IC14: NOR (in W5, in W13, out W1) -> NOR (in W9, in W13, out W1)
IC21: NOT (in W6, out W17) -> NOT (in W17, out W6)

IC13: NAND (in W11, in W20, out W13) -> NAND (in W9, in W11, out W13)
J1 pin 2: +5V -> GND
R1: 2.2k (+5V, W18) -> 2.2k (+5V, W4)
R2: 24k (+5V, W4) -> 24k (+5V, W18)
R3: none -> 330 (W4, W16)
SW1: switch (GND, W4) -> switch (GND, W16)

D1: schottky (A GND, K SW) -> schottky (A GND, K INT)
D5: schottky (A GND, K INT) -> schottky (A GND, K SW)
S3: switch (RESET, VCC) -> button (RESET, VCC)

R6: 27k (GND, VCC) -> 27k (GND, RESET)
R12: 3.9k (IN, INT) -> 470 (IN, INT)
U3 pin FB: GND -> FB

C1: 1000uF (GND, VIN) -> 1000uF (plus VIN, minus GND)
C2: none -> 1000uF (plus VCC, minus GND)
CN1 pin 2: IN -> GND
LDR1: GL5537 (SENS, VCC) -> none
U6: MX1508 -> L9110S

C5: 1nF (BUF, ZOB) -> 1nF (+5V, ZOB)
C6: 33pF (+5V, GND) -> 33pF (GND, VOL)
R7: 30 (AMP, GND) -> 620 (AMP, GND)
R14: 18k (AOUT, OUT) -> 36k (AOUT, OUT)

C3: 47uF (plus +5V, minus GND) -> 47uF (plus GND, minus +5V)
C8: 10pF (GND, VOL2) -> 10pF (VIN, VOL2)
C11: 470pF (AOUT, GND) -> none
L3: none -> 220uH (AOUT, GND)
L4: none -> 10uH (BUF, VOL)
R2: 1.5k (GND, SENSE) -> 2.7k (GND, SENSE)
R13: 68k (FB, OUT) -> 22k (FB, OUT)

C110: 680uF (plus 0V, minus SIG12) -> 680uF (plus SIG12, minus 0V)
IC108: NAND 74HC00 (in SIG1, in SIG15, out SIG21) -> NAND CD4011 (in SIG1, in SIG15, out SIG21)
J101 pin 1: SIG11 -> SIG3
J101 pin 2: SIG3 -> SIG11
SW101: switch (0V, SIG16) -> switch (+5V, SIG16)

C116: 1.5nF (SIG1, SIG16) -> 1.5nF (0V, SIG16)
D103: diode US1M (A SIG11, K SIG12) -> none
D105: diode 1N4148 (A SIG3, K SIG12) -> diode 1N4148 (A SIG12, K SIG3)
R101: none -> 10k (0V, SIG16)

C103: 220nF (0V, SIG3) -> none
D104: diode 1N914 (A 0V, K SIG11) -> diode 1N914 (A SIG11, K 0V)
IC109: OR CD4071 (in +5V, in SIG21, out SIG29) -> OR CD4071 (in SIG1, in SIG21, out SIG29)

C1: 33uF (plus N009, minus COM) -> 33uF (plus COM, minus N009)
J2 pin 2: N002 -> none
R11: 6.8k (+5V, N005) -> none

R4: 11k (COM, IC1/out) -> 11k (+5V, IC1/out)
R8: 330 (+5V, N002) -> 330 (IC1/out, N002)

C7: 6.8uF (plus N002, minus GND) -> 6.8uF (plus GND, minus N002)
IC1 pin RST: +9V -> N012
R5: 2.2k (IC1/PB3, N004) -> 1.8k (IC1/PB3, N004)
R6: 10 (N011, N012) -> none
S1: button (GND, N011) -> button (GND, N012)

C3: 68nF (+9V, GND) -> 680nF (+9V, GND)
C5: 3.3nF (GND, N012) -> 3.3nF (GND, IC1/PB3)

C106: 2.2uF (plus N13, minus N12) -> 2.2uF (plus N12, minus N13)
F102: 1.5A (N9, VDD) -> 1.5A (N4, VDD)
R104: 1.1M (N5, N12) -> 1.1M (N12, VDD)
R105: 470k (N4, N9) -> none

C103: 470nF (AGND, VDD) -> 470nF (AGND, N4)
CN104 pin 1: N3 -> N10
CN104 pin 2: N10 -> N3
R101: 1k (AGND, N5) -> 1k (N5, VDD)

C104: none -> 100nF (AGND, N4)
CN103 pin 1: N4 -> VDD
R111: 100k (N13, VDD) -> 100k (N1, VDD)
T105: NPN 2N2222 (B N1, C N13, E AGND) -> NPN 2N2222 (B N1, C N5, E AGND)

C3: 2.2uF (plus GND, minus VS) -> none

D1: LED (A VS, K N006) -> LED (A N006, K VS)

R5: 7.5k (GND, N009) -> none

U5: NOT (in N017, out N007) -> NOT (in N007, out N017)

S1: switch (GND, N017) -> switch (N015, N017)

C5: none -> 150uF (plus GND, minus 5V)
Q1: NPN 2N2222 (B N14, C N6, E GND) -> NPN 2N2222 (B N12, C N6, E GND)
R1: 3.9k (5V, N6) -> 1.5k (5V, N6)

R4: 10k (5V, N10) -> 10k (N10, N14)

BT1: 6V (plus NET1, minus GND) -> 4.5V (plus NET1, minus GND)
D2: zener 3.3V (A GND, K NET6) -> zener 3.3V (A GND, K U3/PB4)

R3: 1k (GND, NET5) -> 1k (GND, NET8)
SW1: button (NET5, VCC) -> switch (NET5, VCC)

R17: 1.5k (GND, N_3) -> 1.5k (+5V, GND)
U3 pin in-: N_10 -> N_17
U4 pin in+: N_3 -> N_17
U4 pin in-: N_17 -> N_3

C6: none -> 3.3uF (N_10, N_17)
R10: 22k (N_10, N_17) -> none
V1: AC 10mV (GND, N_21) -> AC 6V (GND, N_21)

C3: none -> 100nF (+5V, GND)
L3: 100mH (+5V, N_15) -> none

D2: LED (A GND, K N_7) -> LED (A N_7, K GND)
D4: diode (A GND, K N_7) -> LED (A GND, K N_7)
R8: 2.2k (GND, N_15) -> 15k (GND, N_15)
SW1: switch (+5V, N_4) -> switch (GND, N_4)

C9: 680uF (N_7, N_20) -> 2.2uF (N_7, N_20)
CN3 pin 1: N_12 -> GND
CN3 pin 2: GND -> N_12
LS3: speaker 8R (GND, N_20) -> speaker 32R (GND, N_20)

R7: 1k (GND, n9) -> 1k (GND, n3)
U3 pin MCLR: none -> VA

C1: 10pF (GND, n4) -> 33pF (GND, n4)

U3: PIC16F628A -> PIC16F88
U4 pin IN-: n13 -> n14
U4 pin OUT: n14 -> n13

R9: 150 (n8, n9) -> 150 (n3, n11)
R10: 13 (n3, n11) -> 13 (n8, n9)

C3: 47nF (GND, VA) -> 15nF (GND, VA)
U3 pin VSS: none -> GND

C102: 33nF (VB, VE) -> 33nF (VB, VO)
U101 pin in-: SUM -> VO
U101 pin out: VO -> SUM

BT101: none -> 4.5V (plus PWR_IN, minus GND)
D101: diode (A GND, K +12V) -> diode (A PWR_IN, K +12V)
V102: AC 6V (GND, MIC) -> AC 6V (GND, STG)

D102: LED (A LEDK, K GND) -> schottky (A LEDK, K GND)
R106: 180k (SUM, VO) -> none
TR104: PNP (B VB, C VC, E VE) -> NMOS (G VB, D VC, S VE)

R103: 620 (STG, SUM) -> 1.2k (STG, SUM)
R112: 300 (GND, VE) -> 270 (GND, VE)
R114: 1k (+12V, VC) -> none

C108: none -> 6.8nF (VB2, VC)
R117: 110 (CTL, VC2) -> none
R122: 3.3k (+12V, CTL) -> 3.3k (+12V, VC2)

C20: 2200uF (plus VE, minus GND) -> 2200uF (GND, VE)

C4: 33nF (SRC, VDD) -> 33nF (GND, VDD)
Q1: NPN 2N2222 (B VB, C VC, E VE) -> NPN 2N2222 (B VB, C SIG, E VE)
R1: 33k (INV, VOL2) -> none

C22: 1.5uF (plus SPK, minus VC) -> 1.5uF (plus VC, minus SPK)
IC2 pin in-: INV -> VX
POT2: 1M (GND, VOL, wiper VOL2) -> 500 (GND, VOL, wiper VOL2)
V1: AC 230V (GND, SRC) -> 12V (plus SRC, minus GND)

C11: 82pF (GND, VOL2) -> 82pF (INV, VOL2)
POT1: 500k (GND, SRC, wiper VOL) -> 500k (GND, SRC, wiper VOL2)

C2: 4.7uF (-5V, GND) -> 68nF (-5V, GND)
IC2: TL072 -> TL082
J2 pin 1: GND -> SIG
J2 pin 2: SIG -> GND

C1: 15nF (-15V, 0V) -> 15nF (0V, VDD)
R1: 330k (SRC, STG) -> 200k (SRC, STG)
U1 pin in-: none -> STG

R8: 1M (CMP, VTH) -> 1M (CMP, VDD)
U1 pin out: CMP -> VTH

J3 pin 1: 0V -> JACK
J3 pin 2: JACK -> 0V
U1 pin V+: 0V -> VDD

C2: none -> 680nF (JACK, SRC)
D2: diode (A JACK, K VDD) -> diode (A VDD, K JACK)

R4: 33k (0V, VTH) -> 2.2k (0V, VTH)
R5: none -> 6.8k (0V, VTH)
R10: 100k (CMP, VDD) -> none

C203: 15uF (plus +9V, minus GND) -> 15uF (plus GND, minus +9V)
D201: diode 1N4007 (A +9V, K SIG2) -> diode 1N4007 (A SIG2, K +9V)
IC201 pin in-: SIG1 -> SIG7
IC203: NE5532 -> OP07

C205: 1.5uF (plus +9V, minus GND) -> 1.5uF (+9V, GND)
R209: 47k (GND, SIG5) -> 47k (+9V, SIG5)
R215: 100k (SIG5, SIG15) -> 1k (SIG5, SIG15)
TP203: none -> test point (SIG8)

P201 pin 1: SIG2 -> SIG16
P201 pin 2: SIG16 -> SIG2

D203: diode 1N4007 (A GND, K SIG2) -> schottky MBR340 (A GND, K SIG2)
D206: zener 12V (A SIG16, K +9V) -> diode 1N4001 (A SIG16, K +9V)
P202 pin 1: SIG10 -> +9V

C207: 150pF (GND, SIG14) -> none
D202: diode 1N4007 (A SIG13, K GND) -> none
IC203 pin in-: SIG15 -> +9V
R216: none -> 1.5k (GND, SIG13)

==================================================

Problem statement =
Please copy, exactly as written, every line in the listing above from the line with "C1: 1000uF (GND, VIN)" up to and including the line with "C103: 470nF (AGND, VDD) -> 470nF (AGND, N4)".

Output of the task =
C1: 1000uF (GND, VIN) -> 1000uF (plus VIN, minus GND)
C2: none -> 1000uF (plus VCC, minus GND)
CN1 pin 2: IN -> GND
LDR1: GL5537 (SENS, VCC) -> none
U6: MX1508 -> L9110S

C5: 1nF (BUF, ZOB) -> 1nF (+5V, ZOB)
C6: 33pF (+5V, GND) -> 33pF (GND, VOL)
R7: 30 (AMP, GND) -> 620 (AMP, GND)
R14: 18k (AOUT, OUT) -> 36k (AOUT, OUT)

C3: 47uF (plus +5V, minus GND) -> 47uF (plus GND, minus +5V)
C8: 10pF (GND, VOL2) -> 10pF (VIN, VOL2)
C11: 470pF (AOUT, GND) -> none
L3: none -> 220uH (AOUT, GND)
L4: none -> 10uH (BUF, VOL)
R2: 1.5k (GND, SENSE) -> 2.7k (GND, SENSE)
R13: 68k (FB, OUT) -> 22k (FB, OUT)

C110: 680uF (plus 0V, minus SIG12) -> 680uF (plus SIG12, minus 0V)
IC108: NAND 74HC00 (in SIG1, in SIG15, out SIG21) -> NAND CD4011 (in SIG1, in SIG15, out SIG21)
J101 pin 1: SIG11 -> SIG3
J101 pin 2: SIG3 -> SIG11
SW101: switch (0V, SIG16) -> switch (+5V, SIG16)

C116: 1.5nF (SIG1, SIG16) -> 1.5nF (0V, SIG16)
D103: diode US1M (A SIG11, K SIG12) -> none
D105: diode 1N4148 (A SIG3, K SIG12) -> diode 1N4148 (A SIG12, K SIG3)
R101: none -> 10k (0V, SIG16)

C103: 220nF (0V, SIG3) -> none
D104: diode 1N914 (A 0V, K SIG11) -> diode 1N914 (A SIG11, K 0V)
IC109: OR CD4071 (in +5V, in SIG21, out SIG29) -> OR CD4071 (in SIG1, in SIG21, out SIG29)

C1: 33uF (plus N009, minus COM) -> 33uF (plus COM, minus N009)
J2 pin 2: N002 -> none
R11: 6.8k (+5V, N005) -> none

R4: 11k (COM, IC1/out) -> 11k (+5V, IC1/out)
R8: 330 (+5V, N002) -> 330 (IC1/out, N002)

C7: 6.8uF (plus N002, minus GND) -> 6.8uF (plus GND, minus N002)
IC1 pin RST: +9V -> N012
R5: 2.2k (IC1/PB3, N004) -> 1.8k (IC1/PB3, N004)
R6: 10 (N011, N012) -> none
S1: button (GND, N011) -> button (GND, N012)

C3: 68nF (+9V, GND) -> 680nF (+9V, GND)
C5: 3.3nF (GND, N012) -> 3.3nF (GND, IC1/PB3)

C106: 2.2uF (plus N13, minus N12) -> 2.2uF (plus N12, minus N13)
F102: 1.5A (N9, VDD) -> 1.5A (N4, VDD)
R104: 1.1M (N5, N12) -> 1.1M (N12, VDD)
R105: 470k (N4, N9) -> none

C103: 470nF (AGND, VDD) -> 470nF (AGND, N4)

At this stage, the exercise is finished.